TASK PROMPT :: Write out the lines below as a numbered list, skipping the blank ones and leaving out the pictures.

STORED DATA ::
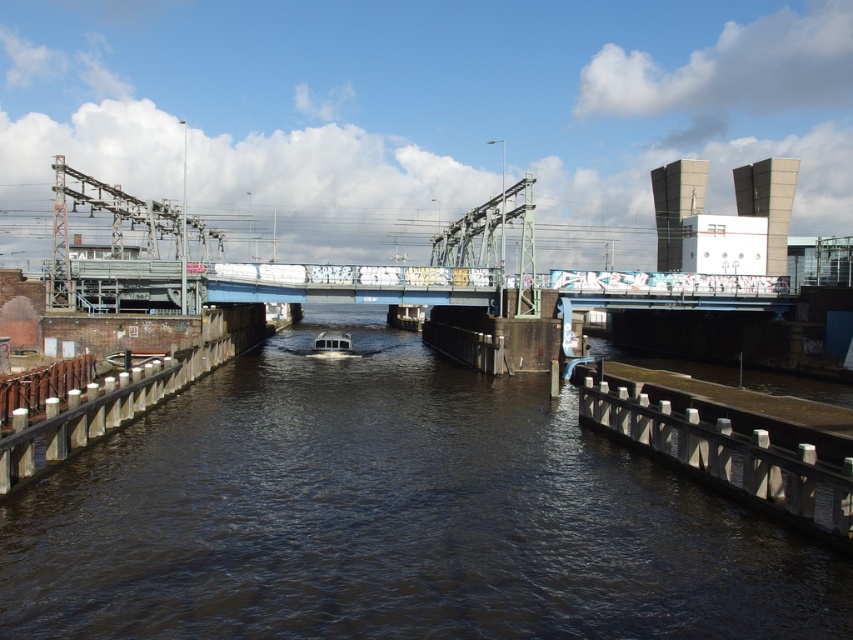
Question: Estimate the real-world distances between objects in this image. Which object is closer to the metallic gray dock at lower right?

Choices:
 (A) white matte boat at center
 (B) wooden dock at left
 (C) dark brown water at center

Answer: (C)

Question: Can you confirm if wooden dock at left is thinner than white matte boat at center?

Choices:
 (A) no
 (B) yes

Answer: (A)

Question: Which point appears farthest from the camera in this image?

Choices:
 (A) (194, 365)
 (B) (286, 336)

Answer: (B)

Question: Which of the following is the closest to the observer?

Choices:
 (A) (341, 353)
 (B) (622, 429)
 (C) (132, 387)

Answer: (B)

Question: Where is dark brown water at center located in relation to wooden dock at left in the image?

Choices:
 (A) left
 (B) right

Answer: (B)

Question: Does dark brown water at center appear on the right side of wooden dock at left?

Choices:
 (A) no
 (B) yes

Answer: (B)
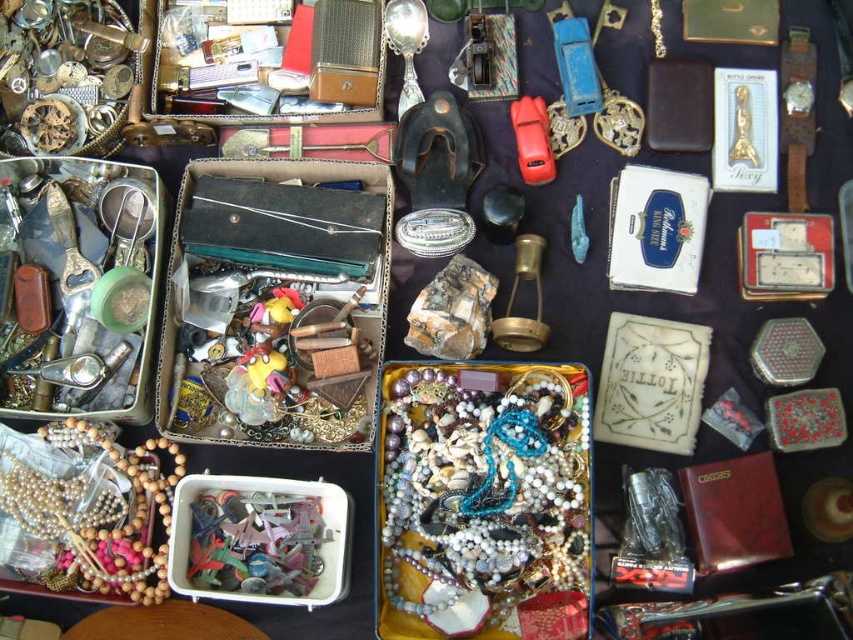
You are a customer at a flea market looking for a spoon to use with your coffee. You see the silver shiny spoon at upper center and the wooden beads at lower left. Which item is closer to the left edge of the display?

The wooden beads at lower left are closer to the left edge of the display because they are positioned to the left of the silver shiny spoon at upper center.

You are at a flea market and want to pick up the wooden beads at lower left and the silver shiny spoon at upper center. Which item will you need to move first to access the one behind it?

The wooden beads at lower left is in front of the silver shiny spoon at upper center, so you need to move the wooden beads at lower left first to access the silver shiny spoon at upper center.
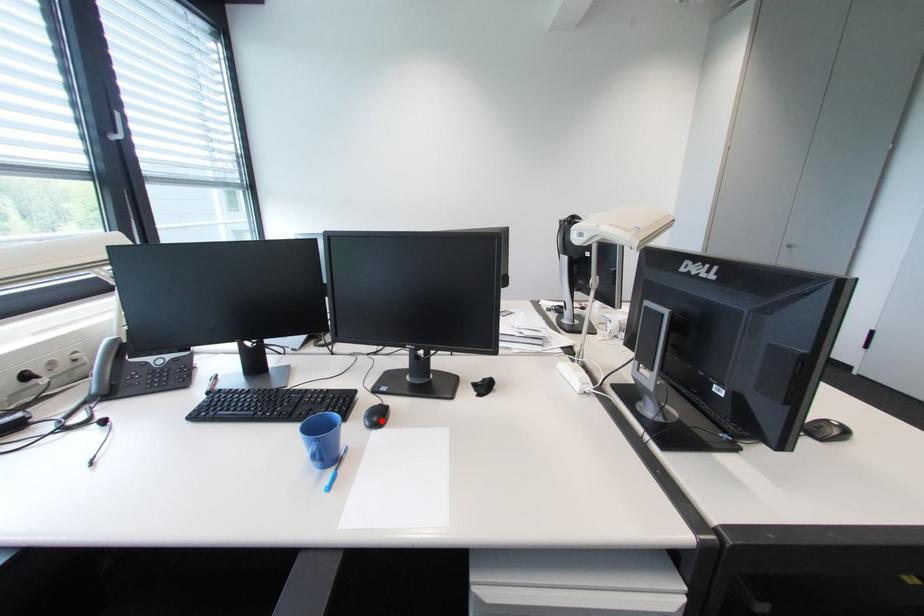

FINISHED ANSWER ::
1. Question: Estimate the real-world distances between objects in this image. Which object is closer to the metallic gray dock at lower right?
2. Choices:
3.  (A) white matte boat at center
4.  (B) wooden dock at left
5.  (C) dark brown water at center
6. Answer: (C)
7. Question: Can you confirm if wooden dock at left is thinner than white matte boat at center?
8. Choices:
9.  (A) no
10.  (B) yes
11. Answer: (A)
12. Question: Which point appears farthest from the camera in this image?
13. Choices:
14.  (A) (194, 365)
15.  (B) (286, 336)
16. Answer: (B)
17. Question: Which of the following is the closest to the observer?
18. Choices:
19.  (A) (341, 353)
20.  (B) (622, 429)
21.  (C) (132, 387)
22. Answer: (B)
23. Question: Where is dark brown water at center located in relation to wooden dock at left in the image?
24. Choices:
25.  (A) left
26.  (B) right
27. Answer: (B)
28. Question: Does dark brown water at center appear on the right side of wooden dock at left?
29. Choices:
30.  (A) no
31.  (B) yes
32. Answer: (B)
33. You are a customer at a flea market looking for a spoon to use with your coffee. You see the silver shiny spoon at upper center and the wooden beads at lower left. Which item is closer to the left edge of the display?
34. The wooden beads at lower left are closer to the left edge of the display because they are positioned to the left of the silver shiny spoon at upper center.
35. You are at a flea market and want to pick up the wooden beads at lower left and the silver shiny spoon at upper center. Which item will you need to move first to access the one behind it?
36. The wooden beads at lower left is in front of the silver shiny spoon at upper center, so you need to move the wooden beads at lower left first to access the silver shiny spoon at upper center.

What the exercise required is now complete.